Switch "black cross" to "white cross" in the rows from the first one through the one holding "brown hexagon: moved 2 px down", inclusive, and write out only those rows again with nothing else altered.

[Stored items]
-----

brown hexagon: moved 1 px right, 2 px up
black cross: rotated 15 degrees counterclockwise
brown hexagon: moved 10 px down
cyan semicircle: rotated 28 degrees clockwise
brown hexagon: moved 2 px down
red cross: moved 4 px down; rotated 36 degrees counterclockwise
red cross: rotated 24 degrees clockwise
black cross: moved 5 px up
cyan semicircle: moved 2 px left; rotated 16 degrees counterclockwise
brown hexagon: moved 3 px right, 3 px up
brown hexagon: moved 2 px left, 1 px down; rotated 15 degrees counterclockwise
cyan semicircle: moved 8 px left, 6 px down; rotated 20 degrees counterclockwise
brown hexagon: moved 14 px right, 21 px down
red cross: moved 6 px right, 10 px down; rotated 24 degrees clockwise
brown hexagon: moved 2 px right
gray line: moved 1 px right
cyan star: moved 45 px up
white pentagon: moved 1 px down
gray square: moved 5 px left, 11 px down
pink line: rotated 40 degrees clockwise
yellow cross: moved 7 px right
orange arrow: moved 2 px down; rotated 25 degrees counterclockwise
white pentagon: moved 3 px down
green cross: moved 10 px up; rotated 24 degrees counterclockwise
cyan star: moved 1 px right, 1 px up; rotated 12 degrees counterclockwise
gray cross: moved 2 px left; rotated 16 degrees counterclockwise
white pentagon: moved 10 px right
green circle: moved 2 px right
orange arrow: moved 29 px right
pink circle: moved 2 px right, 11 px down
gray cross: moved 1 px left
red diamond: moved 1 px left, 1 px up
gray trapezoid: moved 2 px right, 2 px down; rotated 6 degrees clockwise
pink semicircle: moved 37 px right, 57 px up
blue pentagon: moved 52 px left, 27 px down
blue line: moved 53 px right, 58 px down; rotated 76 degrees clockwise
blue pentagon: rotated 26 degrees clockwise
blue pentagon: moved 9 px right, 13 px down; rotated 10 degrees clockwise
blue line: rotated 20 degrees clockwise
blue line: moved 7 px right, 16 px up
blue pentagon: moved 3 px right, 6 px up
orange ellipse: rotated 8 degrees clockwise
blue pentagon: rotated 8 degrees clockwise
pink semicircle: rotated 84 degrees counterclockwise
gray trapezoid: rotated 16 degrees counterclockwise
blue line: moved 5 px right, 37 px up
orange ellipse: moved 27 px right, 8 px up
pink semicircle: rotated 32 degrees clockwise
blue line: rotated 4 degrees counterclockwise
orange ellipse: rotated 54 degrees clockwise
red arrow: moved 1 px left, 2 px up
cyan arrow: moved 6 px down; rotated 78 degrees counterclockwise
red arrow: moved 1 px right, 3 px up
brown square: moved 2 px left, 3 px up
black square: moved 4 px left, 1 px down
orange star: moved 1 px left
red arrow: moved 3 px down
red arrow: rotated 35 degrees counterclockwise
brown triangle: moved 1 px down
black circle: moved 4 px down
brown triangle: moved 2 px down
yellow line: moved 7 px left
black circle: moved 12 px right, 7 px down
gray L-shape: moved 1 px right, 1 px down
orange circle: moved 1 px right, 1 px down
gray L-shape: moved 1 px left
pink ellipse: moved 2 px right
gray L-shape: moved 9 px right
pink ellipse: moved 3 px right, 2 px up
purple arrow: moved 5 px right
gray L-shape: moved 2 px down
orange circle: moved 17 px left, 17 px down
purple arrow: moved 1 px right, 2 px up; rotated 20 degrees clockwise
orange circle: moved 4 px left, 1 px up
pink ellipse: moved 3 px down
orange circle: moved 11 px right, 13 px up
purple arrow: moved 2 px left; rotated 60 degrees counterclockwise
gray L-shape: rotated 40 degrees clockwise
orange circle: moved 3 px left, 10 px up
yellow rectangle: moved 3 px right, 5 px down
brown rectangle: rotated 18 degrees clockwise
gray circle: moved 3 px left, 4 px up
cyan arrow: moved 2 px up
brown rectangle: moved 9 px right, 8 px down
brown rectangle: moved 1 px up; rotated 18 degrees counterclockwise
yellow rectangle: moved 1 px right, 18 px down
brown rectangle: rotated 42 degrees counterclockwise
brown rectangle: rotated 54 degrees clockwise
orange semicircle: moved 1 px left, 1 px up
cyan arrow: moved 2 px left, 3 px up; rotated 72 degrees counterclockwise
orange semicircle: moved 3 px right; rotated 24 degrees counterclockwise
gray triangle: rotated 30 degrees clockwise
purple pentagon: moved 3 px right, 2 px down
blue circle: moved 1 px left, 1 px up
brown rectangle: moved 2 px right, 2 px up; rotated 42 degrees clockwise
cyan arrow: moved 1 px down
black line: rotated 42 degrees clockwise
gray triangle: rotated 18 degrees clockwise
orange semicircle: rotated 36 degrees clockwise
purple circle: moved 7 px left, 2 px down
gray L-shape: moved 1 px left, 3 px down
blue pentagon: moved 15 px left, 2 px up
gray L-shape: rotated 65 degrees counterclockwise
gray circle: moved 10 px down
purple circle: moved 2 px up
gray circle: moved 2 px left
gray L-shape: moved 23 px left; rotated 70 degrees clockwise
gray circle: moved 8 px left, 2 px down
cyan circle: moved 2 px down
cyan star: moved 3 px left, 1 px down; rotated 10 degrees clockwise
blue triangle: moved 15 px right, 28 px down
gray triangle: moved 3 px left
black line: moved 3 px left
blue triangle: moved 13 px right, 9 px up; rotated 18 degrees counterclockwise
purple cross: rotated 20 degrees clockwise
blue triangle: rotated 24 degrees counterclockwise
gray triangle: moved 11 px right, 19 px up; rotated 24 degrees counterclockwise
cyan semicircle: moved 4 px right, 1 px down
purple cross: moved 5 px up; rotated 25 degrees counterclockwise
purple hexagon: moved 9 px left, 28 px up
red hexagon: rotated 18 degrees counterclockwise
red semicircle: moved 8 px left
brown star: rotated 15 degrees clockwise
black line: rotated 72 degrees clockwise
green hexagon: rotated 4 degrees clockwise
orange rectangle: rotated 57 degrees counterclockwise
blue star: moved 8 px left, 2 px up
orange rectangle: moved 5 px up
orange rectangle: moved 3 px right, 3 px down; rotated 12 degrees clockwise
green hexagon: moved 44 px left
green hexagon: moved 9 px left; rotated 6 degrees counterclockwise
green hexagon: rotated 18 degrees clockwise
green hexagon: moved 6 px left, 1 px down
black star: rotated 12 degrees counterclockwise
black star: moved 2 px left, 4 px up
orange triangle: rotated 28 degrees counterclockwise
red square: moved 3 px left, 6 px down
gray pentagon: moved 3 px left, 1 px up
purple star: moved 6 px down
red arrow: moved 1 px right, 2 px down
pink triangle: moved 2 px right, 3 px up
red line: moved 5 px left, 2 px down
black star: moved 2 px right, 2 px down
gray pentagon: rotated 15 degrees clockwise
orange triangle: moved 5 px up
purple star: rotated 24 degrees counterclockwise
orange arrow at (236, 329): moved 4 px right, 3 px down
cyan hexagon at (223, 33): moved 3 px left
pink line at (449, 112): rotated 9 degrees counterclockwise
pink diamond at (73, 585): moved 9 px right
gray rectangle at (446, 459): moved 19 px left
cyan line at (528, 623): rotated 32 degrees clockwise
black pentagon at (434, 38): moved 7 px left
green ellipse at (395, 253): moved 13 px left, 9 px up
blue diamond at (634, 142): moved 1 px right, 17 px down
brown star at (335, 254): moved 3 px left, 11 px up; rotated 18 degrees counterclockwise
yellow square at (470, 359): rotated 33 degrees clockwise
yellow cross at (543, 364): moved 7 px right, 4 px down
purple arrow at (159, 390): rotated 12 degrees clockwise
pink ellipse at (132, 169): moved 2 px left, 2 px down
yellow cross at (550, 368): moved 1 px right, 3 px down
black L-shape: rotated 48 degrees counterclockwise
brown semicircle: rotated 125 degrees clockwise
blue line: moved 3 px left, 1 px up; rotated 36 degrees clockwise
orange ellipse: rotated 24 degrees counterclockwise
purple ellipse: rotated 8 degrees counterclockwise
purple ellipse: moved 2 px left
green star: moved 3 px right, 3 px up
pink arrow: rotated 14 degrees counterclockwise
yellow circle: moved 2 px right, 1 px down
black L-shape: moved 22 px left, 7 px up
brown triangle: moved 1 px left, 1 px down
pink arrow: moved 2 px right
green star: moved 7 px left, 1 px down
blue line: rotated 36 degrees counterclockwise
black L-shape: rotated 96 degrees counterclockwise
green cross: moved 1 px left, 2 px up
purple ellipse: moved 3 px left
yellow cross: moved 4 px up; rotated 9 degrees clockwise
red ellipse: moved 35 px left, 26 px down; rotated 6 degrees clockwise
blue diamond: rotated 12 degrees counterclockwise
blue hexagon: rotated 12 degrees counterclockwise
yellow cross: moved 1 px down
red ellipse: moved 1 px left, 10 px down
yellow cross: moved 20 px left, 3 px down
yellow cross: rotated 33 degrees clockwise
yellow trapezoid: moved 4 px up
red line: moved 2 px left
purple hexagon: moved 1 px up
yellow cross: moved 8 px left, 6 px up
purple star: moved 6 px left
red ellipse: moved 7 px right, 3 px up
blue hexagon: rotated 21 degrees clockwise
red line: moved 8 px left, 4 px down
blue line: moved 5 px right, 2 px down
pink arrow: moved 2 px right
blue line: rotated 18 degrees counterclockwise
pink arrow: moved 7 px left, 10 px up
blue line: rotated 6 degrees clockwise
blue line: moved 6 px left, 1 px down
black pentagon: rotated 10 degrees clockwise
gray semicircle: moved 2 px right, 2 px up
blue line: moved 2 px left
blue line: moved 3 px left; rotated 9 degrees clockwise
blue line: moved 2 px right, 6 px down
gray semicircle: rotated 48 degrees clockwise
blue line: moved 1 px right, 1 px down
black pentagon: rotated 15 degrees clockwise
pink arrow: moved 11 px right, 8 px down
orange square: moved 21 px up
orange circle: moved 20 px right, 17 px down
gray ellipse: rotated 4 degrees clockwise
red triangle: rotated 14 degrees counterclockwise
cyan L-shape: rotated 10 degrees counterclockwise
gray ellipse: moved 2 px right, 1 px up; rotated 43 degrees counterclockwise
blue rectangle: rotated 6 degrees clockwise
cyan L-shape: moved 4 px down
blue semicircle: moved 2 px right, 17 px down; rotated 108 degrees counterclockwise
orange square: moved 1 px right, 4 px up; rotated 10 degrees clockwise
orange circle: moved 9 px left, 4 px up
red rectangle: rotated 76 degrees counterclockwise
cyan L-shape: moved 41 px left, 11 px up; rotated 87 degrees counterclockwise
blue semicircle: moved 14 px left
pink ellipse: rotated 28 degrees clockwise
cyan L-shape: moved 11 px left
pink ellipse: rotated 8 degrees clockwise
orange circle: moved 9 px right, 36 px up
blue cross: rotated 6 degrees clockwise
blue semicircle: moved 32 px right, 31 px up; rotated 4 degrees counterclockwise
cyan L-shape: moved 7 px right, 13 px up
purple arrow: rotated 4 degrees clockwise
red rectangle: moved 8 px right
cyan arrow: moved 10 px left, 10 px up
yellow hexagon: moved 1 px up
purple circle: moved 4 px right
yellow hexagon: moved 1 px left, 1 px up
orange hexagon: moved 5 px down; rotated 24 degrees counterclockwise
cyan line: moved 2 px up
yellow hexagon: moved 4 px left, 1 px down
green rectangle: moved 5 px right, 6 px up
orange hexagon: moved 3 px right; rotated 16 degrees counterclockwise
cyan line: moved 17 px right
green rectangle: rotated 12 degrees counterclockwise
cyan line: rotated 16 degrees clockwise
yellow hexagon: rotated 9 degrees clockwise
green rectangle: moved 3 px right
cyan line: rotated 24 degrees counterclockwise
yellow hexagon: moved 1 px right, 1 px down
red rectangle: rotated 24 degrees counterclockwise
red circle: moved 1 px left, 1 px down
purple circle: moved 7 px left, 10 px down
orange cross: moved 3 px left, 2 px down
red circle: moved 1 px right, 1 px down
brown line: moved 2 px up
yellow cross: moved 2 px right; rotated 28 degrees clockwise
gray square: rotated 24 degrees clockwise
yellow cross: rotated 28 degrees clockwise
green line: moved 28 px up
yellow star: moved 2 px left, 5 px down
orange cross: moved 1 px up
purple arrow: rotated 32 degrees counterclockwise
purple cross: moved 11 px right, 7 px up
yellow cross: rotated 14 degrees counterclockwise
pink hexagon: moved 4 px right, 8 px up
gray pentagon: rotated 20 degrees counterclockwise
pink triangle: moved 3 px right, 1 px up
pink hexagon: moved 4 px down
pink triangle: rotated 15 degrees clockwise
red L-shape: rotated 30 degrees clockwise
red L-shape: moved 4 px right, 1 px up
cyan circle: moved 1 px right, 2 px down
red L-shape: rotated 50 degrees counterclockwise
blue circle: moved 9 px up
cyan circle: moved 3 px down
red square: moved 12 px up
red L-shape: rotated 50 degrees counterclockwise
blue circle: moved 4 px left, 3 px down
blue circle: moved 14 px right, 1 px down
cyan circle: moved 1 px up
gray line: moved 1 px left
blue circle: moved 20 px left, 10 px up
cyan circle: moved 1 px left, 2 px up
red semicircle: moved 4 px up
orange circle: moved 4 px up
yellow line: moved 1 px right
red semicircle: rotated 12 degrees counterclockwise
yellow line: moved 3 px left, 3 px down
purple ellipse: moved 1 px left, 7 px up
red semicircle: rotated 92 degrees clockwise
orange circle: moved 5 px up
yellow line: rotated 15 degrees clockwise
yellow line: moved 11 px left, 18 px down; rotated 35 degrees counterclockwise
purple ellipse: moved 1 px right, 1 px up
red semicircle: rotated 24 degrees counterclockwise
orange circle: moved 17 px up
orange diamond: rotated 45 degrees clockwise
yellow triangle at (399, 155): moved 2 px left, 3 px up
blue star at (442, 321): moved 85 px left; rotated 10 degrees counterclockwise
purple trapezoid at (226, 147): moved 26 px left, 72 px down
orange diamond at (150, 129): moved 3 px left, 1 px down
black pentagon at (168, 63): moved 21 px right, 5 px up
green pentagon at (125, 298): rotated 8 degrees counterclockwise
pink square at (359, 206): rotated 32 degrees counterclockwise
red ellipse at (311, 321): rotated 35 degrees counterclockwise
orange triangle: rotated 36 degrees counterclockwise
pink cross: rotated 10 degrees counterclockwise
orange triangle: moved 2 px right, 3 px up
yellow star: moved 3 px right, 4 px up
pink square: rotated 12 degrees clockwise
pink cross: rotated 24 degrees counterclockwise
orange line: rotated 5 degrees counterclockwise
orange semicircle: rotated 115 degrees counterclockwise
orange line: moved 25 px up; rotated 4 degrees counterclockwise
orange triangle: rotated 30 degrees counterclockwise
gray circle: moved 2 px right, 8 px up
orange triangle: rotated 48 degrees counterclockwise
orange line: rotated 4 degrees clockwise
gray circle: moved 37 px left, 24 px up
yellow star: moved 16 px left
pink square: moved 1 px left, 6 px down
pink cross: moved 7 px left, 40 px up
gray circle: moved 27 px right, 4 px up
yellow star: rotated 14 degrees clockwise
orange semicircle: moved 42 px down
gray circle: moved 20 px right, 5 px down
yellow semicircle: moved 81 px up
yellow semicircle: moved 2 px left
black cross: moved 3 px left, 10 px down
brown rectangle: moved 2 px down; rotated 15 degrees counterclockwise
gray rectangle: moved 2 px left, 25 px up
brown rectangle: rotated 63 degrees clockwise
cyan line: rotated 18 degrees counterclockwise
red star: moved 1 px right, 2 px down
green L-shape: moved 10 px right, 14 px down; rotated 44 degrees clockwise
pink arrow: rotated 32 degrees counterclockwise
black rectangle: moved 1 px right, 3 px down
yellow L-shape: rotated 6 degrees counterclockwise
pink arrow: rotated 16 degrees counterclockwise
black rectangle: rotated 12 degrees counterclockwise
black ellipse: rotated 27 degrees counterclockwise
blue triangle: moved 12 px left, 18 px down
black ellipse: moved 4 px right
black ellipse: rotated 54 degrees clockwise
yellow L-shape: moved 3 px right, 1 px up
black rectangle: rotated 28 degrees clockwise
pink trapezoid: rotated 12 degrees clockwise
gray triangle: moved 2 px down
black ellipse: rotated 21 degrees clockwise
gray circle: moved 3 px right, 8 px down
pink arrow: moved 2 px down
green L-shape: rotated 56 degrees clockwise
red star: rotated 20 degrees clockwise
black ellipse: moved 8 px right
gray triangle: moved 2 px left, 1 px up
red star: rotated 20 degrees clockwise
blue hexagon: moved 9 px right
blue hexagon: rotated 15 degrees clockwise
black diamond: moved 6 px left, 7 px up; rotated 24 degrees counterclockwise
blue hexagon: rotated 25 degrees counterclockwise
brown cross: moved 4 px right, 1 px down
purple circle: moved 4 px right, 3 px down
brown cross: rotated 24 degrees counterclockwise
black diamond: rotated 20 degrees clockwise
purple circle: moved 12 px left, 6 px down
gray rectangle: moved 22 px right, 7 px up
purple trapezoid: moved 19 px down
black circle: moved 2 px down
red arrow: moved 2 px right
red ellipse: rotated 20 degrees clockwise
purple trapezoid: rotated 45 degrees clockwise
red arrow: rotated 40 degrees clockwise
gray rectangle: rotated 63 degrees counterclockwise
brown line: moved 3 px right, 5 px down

-----

TASK RESPONSE ::
brown hexagon: moved 1 px right, 2 px up
white cross: rotated 15 degrees counterclockwise
brown hexagon: moved 10 px down
cyan semicircle: rotated 28 degrees clockwise
brown hexagon: moved 2 px down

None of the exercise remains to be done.